=== Data to examine ===
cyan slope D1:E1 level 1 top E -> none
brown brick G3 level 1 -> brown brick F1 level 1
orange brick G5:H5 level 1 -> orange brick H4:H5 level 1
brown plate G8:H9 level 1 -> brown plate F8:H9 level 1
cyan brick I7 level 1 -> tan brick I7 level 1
===
▸ **Exercise brief**
An exact copy of the lines from the one with "brown brick G3" to the final line of the entries is all that the answer should hold.

▸ **Solution for this problem**
brown brick G3 level 1 -> brown brick F1 level 1
orange brick G5:H5 level 1 -> orange brick H4:H5 level 1
brown plate G8:H9 level 1 -> brown plate F8:H9 level 1
cyan brick I7 level 1 -> tan brick I7 level 1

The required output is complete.